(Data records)
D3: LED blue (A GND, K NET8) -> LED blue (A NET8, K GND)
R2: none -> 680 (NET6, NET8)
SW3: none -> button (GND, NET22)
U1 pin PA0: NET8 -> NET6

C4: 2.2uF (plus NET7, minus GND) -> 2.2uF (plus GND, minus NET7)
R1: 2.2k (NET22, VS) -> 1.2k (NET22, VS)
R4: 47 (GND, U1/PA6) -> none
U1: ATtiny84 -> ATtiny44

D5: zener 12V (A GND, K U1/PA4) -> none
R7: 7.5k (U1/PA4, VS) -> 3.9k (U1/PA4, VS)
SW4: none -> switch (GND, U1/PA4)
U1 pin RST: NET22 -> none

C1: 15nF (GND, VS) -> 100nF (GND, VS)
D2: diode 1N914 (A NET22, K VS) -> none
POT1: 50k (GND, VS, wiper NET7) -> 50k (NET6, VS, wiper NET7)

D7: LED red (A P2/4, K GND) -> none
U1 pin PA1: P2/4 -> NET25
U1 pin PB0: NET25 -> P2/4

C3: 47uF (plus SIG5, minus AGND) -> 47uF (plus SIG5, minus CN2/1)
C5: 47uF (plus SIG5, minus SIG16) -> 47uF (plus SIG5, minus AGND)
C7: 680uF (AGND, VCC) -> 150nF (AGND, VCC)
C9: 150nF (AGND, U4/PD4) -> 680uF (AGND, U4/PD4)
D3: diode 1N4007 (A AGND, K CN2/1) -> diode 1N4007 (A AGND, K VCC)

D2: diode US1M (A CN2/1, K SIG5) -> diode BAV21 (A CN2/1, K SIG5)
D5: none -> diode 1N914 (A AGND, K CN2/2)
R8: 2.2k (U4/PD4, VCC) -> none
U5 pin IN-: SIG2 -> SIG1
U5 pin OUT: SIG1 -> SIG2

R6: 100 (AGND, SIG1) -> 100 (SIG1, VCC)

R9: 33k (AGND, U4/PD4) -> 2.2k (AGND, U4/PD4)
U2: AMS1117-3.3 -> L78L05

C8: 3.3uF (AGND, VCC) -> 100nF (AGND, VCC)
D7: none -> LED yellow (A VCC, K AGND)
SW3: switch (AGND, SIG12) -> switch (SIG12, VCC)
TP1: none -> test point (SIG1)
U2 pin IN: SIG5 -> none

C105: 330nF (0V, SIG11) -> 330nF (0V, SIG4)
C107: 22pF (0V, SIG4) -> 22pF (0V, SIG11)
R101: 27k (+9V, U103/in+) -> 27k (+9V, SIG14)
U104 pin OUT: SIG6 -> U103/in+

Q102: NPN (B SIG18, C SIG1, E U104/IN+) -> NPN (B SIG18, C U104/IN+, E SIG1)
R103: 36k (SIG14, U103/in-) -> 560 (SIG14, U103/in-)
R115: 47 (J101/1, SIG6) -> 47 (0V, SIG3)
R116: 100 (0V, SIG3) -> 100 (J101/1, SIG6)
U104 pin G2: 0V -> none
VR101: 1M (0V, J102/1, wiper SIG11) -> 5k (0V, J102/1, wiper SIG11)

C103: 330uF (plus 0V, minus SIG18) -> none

Task instructions: Beginning with the line that holds "R103: 36k (SIG14, U103/in-)", please return every line through the end of the data, exactly as written.

Expected answer:
R103: 36k (SIG14, U103/in-) -> 560 (SIG14, U103/in-)
R115: 47 (J101/1, SIG6) -> 47 (0V, SIG3)
R116: 100 (0V, SIG3) -> 100 (J101/1, SIG6)
U104 pin G2: 0V -> none
VR101: 1M (0V, J102/1, wiper SIG11) -> 5k (0V, J102/1, wiper SIG11)

C103: 330uF (plus 0V, minus SIG18) -> none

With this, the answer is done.